[DATA FOR REVIEW]
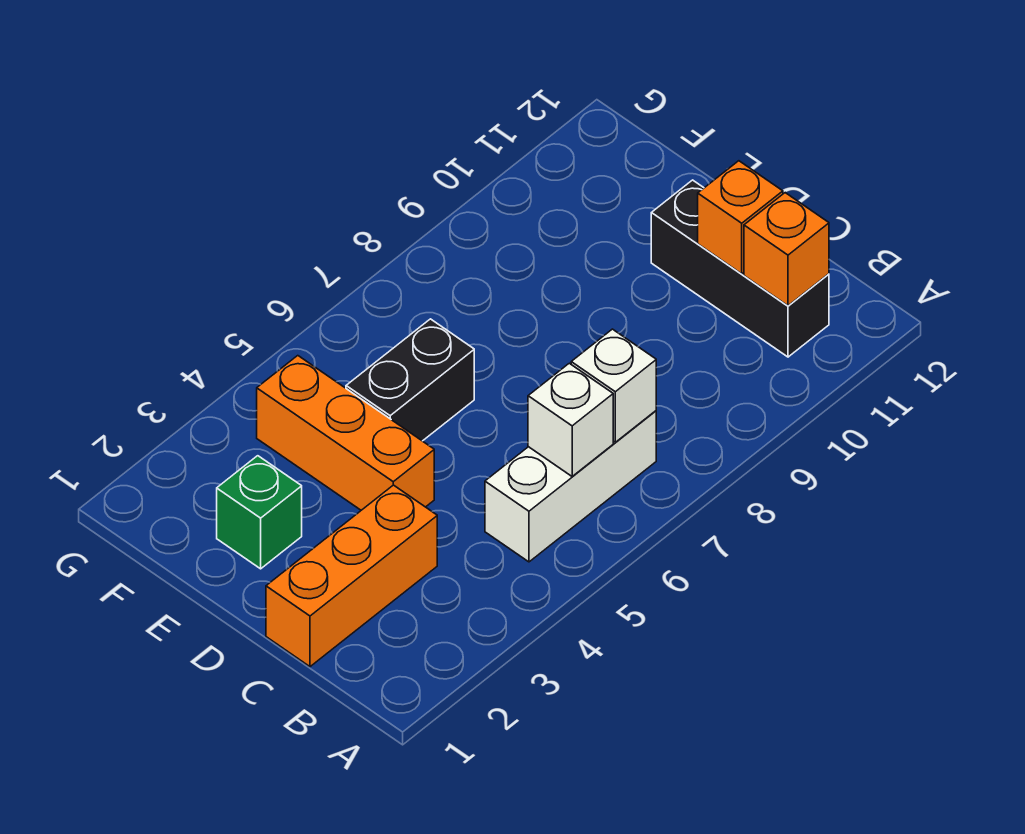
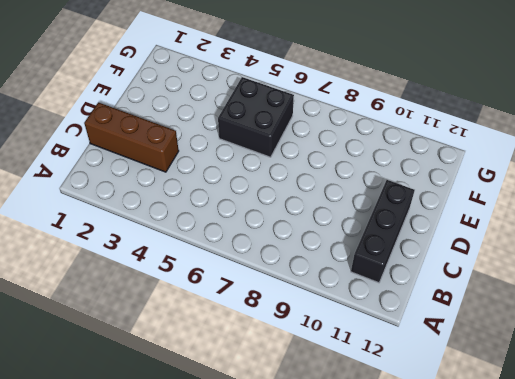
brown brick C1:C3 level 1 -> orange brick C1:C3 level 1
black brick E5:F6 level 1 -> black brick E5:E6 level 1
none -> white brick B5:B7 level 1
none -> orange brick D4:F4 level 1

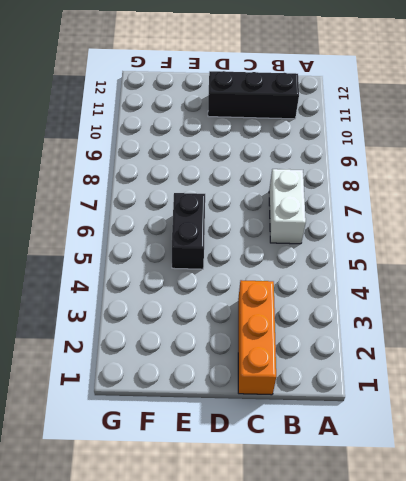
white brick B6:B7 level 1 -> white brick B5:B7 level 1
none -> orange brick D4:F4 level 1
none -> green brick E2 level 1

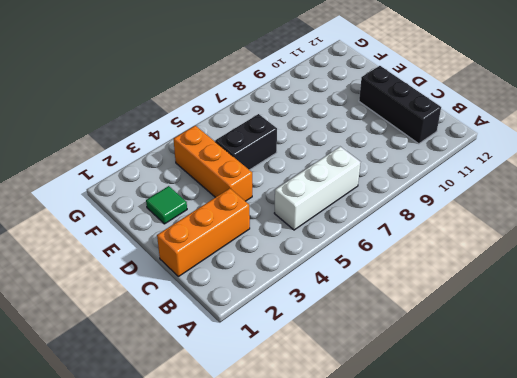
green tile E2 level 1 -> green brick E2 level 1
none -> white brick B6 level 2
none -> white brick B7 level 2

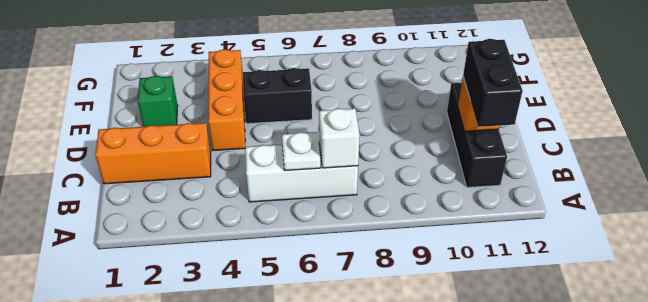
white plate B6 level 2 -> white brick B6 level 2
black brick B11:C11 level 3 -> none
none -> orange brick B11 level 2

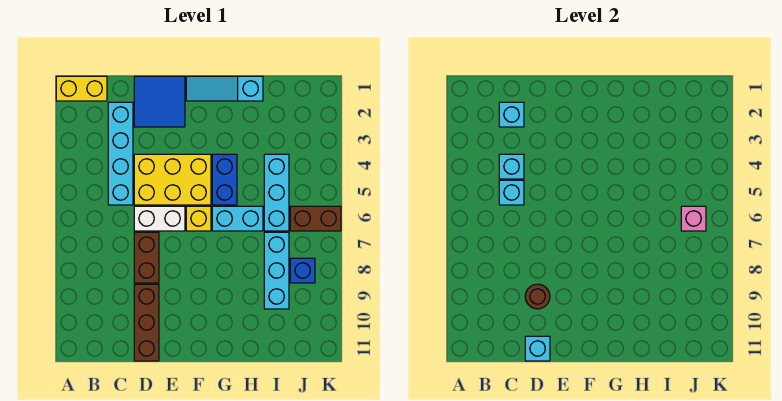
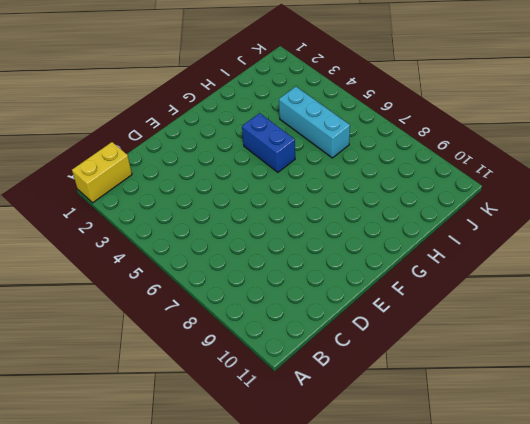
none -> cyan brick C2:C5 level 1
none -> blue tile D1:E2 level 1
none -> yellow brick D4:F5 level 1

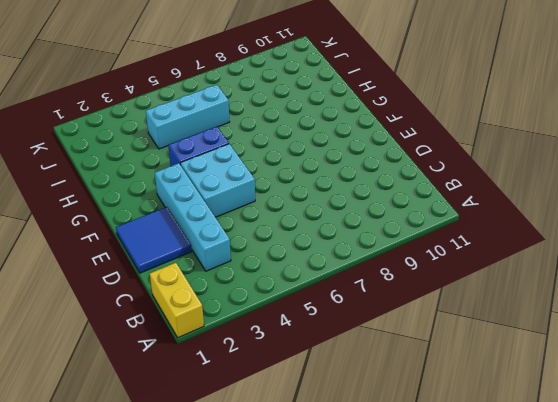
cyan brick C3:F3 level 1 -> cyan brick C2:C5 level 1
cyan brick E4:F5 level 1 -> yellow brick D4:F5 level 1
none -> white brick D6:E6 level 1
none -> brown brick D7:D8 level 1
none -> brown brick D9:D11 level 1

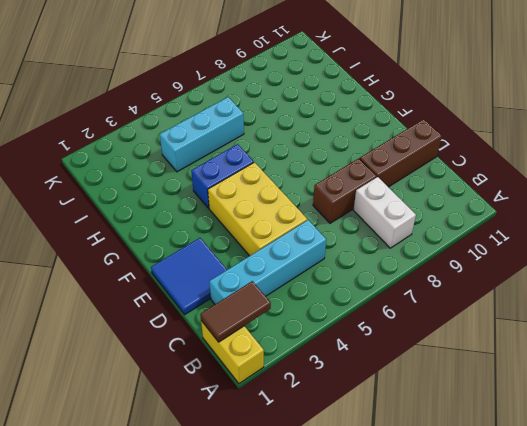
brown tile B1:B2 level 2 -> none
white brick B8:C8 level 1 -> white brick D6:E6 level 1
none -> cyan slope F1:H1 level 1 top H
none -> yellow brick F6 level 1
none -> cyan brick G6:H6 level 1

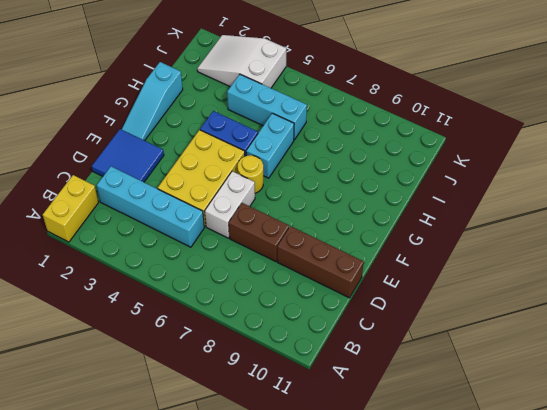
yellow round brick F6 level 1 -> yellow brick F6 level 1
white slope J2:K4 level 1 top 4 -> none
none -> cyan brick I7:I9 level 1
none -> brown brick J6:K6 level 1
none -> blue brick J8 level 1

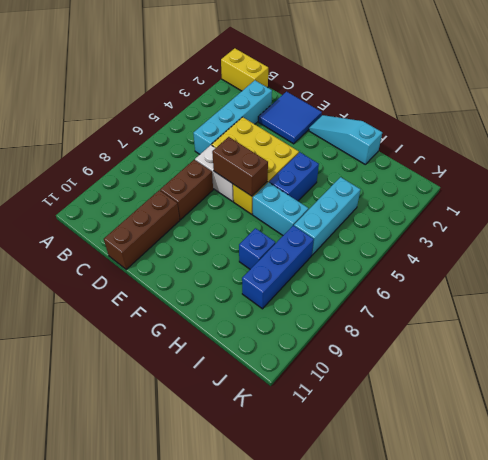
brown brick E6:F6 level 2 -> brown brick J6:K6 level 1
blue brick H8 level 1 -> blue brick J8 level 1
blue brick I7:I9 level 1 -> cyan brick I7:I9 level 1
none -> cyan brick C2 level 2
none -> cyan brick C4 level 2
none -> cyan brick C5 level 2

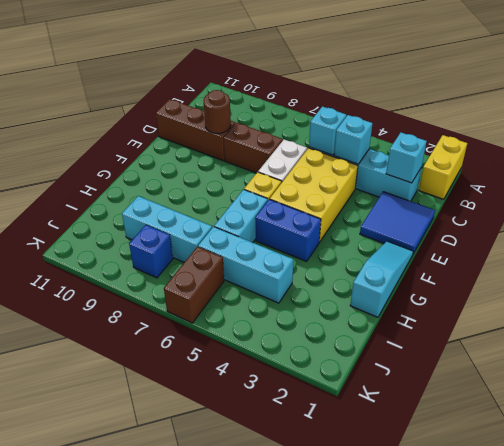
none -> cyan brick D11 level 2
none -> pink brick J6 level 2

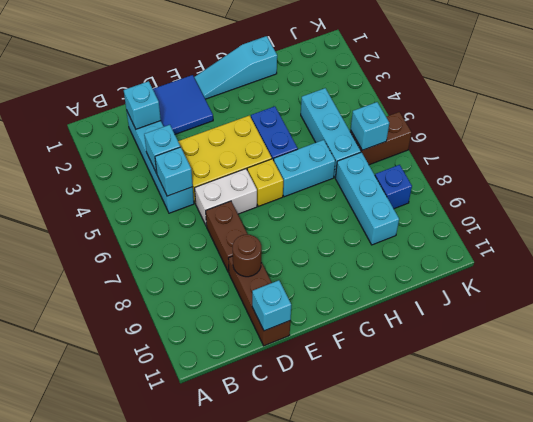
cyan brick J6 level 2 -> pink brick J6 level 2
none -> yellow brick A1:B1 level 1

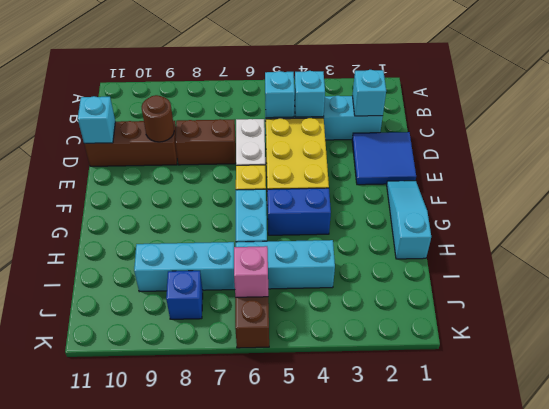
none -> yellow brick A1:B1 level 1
[/DATA FOR REVIEW]
EXERCISE: Filter the entries by the string "pink" and copy each matching line.

FINISHED TASK:
none -> pink brick J6 level 2
cyan brick J6 level 2 -> pink brick J6 level 2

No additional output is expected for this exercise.